Short exercise: Please copy out the lines of the material word for word, beginning at its start and stopping after the line that contains "eis''2( f''8 r16 cis'''16) |". Leave the pictures out of your answer.

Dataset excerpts

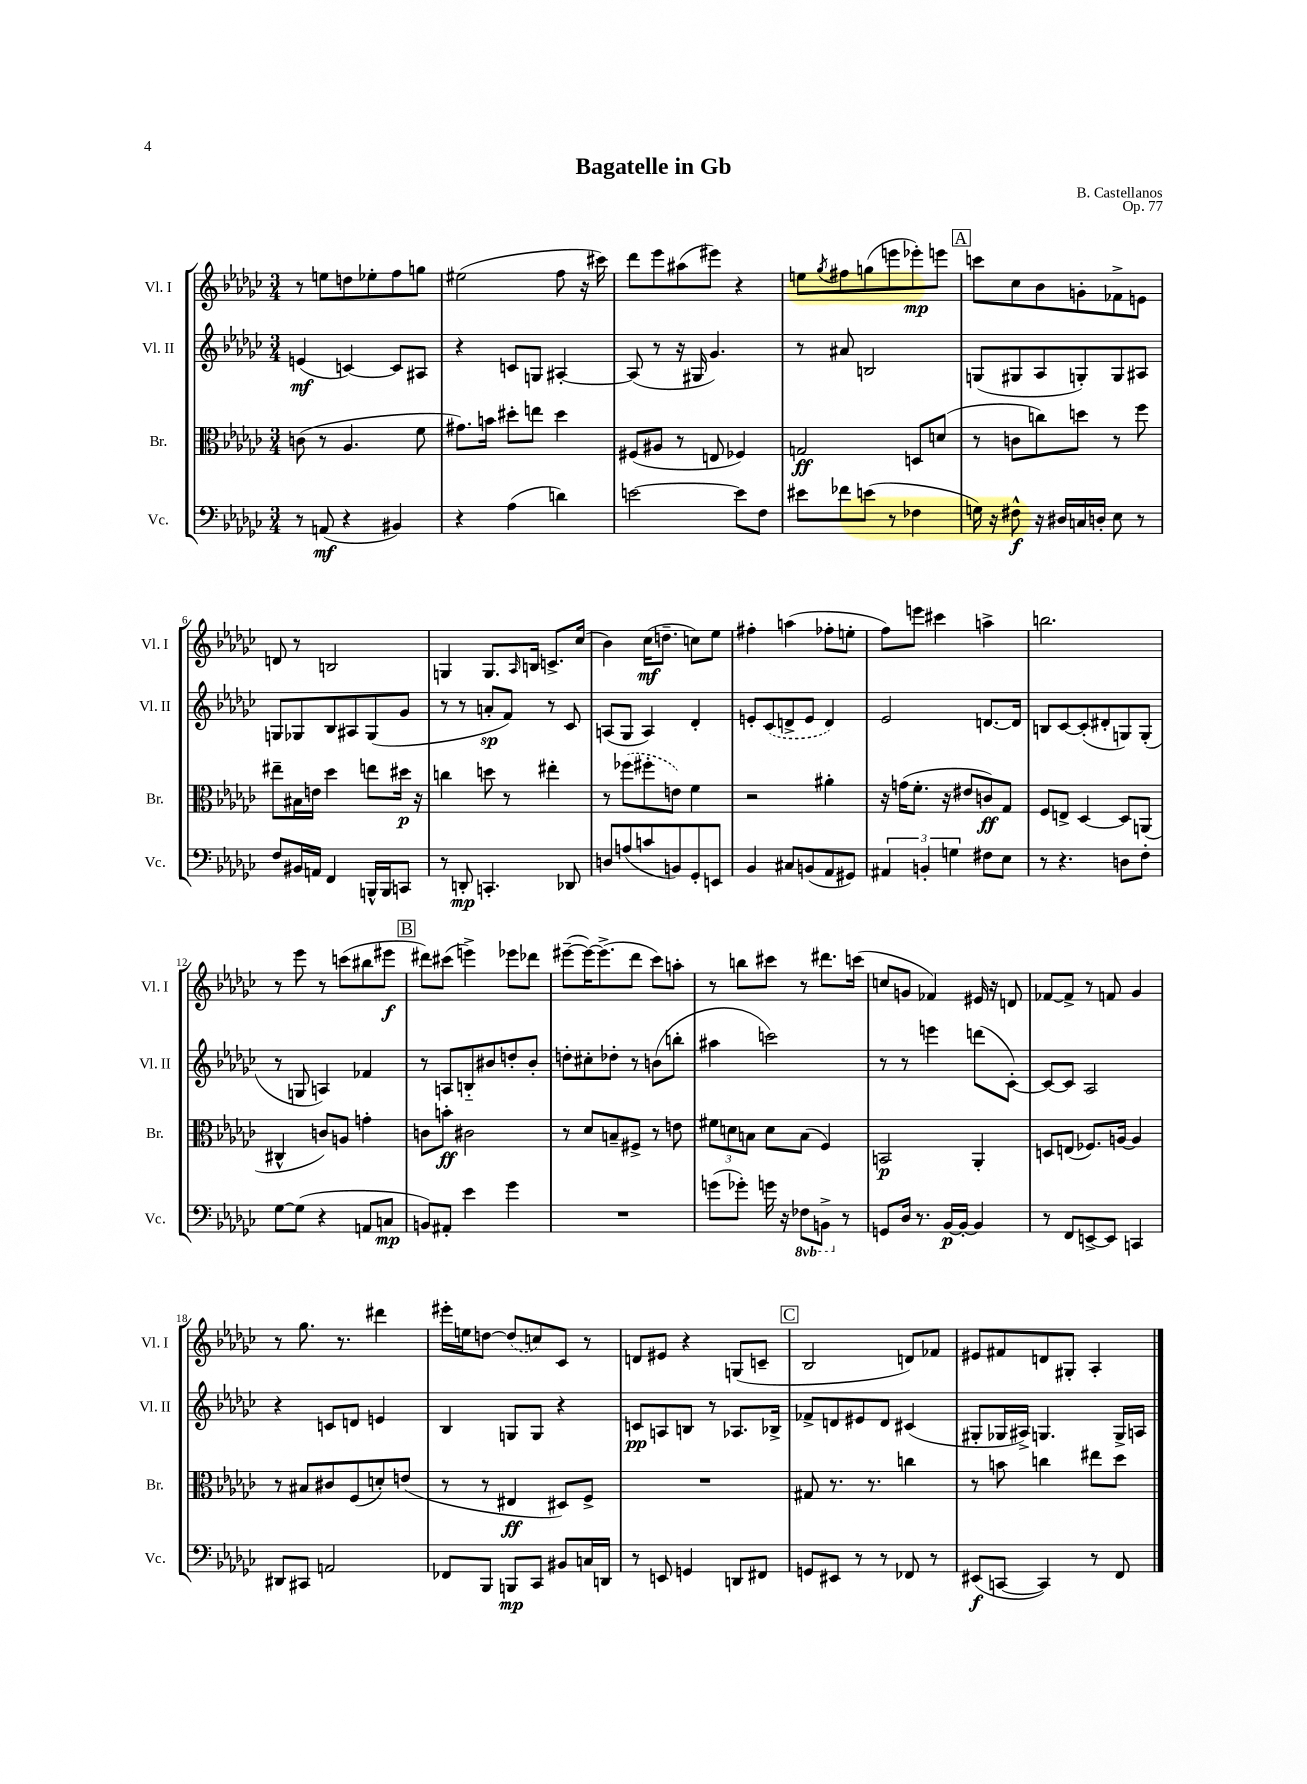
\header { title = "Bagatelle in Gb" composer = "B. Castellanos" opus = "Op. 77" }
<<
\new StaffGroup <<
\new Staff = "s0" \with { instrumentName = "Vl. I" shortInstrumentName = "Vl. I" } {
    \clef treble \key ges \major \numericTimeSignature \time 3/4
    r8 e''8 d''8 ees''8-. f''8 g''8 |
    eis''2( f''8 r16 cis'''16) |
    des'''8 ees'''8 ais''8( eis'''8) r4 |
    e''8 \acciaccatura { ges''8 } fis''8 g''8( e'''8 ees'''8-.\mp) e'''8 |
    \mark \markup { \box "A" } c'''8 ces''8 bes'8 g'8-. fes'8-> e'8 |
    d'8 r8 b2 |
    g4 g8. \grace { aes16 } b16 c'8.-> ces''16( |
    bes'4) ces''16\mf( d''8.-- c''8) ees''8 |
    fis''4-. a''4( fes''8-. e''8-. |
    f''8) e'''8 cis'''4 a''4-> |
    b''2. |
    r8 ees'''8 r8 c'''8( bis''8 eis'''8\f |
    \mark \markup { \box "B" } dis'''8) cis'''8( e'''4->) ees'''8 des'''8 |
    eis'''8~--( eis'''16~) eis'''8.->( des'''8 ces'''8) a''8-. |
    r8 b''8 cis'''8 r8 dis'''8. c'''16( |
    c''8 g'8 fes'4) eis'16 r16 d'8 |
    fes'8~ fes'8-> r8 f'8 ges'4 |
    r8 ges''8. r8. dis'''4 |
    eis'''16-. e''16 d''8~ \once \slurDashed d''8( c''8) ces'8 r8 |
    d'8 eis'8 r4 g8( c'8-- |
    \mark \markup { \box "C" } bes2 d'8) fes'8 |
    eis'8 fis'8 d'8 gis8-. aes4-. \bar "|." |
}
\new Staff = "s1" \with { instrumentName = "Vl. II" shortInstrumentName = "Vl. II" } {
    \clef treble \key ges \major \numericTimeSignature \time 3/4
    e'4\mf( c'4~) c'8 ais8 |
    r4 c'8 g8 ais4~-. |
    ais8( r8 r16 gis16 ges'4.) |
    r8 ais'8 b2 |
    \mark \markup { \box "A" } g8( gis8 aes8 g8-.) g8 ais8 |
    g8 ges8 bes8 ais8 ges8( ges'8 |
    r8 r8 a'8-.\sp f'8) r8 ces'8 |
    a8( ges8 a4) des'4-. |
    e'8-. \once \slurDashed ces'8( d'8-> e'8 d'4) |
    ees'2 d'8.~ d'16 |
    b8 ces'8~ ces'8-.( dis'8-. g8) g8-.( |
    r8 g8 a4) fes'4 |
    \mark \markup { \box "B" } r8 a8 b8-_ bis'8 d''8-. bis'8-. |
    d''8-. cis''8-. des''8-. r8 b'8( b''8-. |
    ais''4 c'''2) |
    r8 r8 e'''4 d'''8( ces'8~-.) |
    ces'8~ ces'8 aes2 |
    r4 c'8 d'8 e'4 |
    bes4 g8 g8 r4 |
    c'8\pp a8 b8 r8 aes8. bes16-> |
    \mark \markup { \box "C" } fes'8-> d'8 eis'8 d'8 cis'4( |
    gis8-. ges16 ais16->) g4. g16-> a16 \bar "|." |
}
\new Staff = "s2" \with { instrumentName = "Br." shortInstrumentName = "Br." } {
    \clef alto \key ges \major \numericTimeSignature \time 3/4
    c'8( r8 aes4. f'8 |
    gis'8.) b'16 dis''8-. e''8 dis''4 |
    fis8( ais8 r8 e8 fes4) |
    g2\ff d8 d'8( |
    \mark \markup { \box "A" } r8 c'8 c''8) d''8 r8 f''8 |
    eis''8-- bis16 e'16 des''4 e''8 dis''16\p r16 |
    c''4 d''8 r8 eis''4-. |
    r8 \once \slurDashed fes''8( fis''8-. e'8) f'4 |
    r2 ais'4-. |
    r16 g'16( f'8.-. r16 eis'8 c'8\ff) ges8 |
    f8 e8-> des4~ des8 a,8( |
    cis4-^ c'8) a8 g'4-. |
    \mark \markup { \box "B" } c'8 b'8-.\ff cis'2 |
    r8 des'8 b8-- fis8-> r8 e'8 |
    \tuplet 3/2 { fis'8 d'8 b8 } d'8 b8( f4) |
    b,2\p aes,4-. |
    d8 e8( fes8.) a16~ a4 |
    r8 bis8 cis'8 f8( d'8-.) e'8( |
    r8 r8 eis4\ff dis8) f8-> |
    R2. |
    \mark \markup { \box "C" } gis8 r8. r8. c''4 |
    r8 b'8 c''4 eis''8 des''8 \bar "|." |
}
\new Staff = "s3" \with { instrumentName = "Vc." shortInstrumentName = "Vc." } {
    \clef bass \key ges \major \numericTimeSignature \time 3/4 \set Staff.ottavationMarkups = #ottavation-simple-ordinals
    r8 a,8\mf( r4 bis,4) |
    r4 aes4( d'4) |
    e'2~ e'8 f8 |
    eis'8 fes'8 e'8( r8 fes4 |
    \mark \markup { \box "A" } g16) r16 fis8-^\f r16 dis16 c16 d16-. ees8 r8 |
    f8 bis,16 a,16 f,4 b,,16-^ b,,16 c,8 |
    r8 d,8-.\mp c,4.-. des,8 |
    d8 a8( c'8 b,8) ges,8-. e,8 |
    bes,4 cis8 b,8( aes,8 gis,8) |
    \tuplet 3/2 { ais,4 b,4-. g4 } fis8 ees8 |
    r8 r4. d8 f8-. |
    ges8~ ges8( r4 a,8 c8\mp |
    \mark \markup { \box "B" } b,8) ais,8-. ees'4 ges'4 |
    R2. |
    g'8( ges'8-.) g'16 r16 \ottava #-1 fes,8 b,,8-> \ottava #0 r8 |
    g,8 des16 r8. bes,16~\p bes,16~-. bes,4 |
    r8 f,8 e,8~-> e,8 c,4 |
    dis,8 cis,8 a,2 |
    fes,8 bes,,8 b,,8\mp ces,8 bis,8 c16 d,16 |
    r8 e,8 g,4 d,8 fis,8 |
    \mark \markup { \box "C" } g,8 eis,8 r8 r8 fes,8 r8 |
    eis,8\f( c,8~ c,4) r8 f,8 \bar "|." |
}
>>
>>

Solution:
\header { title = "Bagatelle in Gb" composer = "B. Castellanos" opus = "Op. 77" }
<<
\new StaffGroup <<
\new Staff = "s0" \with { instrumentName = "Vl. I" shortInstrumentName = "Vl. I" } {
    \clef treble \key ges \major \numericTimeSignature \time 3/4
    r8 e''8 d''8 ees''8-. f''8 g''8 |
    eis''2( f''8 r16 cis'''16) |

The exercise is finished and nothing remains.